What is being asked: Transcribe exactly everything in the data below from the line containing "pink brick A6" down to the line containing "lime brick E2:F2", both lines included and nothing further.
======== Given data
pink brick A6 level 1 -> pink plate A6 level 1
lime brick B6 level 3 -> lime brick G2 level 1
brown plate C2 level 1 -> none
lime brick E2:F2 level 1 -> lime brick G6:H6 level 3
================
======== Given data
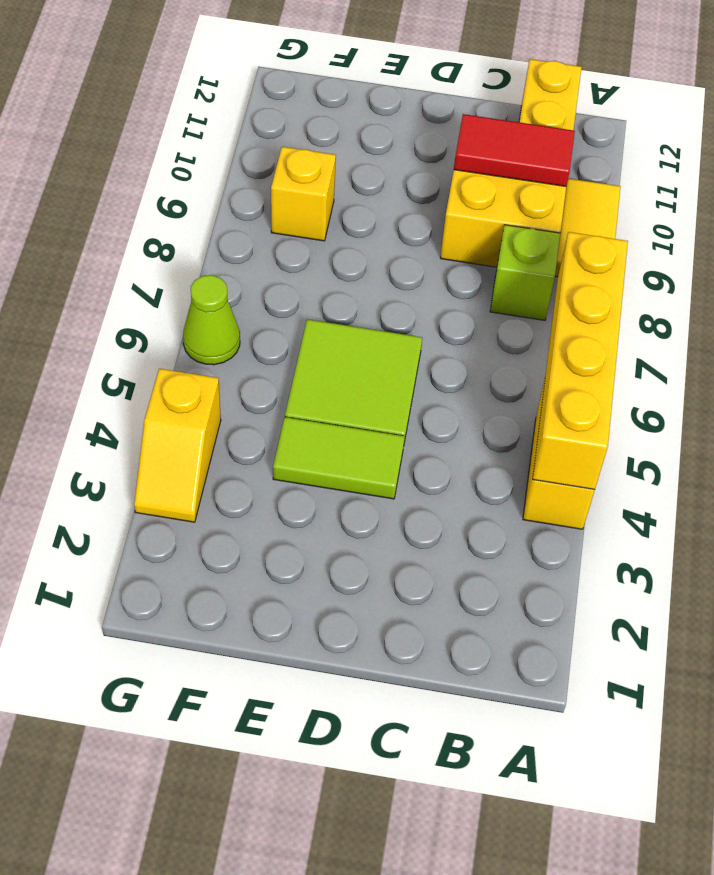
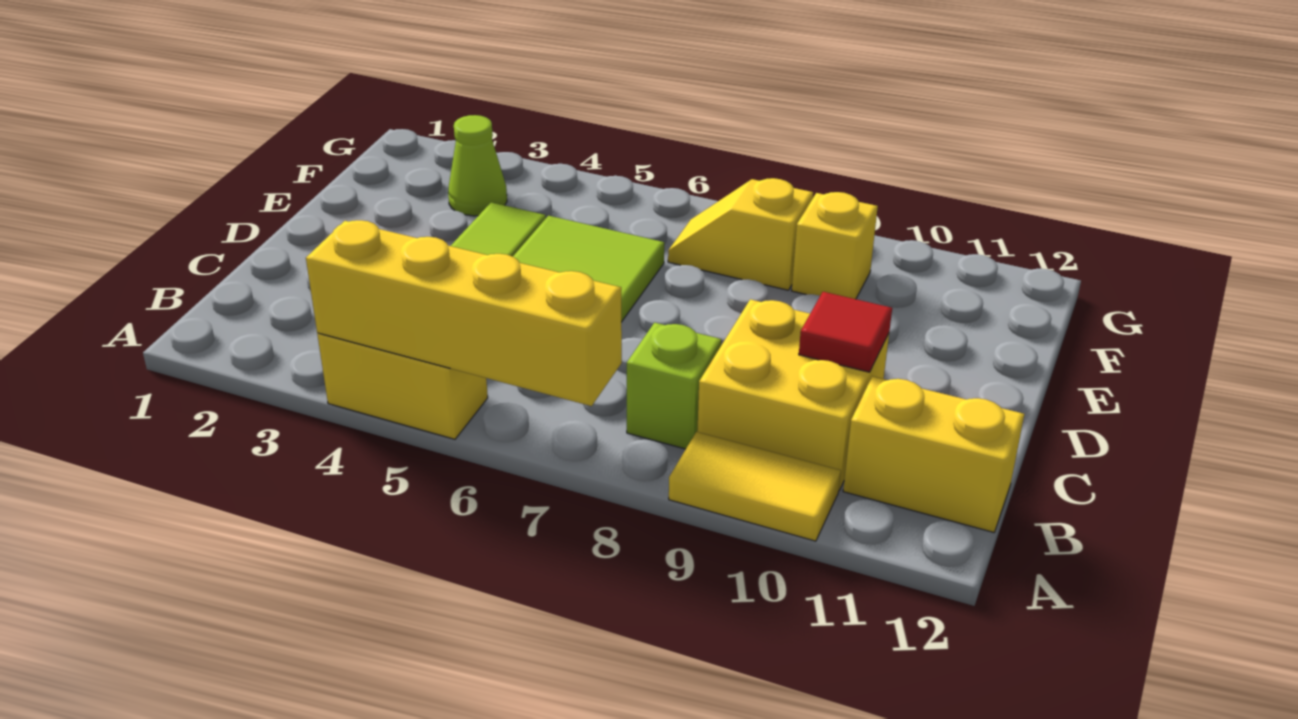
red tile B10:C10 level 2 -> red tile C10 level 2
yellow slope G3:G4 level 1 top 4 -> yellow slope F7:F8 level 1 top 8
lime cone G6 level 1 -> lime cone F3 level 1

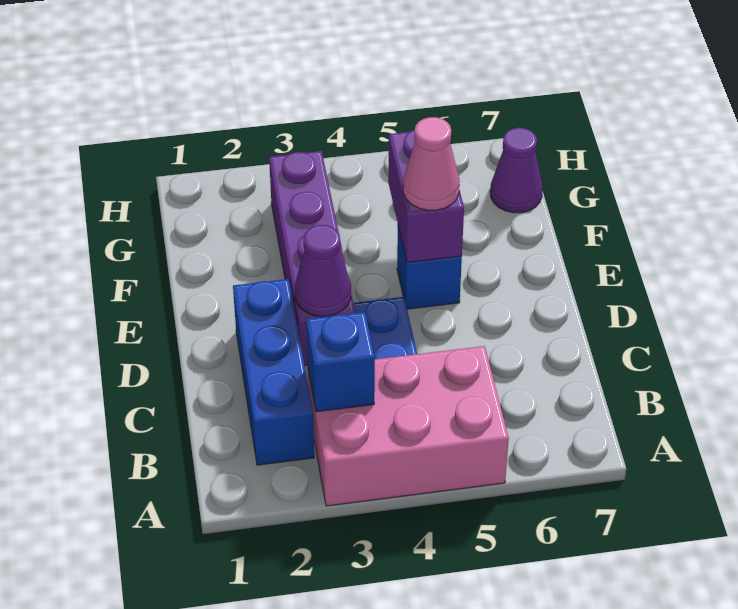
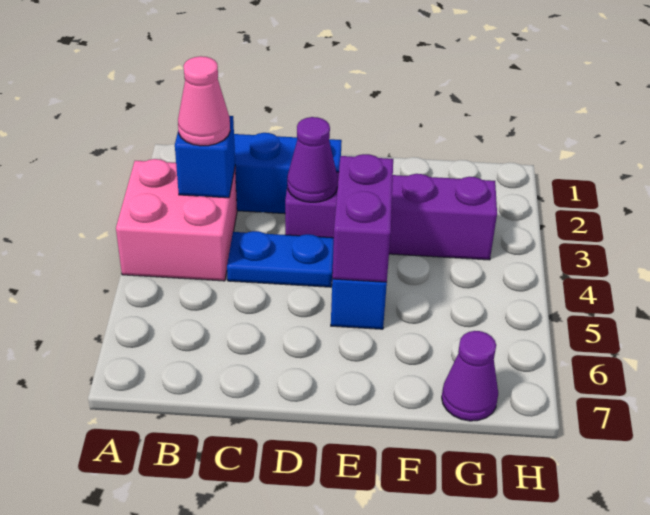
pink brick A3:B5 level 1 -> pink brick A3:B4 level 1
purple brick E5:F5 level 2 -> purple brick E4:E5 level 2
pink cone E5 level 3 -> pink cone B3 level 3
================
======== Given data
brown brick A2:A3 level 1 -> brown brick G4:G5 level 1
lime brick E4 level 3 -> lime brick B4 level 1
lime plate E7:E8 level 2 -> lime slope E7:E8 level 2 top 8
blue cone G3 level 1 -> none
================
Exercise solution:
pink brick A6 level 1 -> pink plate A6 level 1
lime brick B6 level 3 -> lime brick G2 level 1
brown plate C2 level 1 -> none
lime brick E2:F2 level 1 -> lime brick G6:H6 level 3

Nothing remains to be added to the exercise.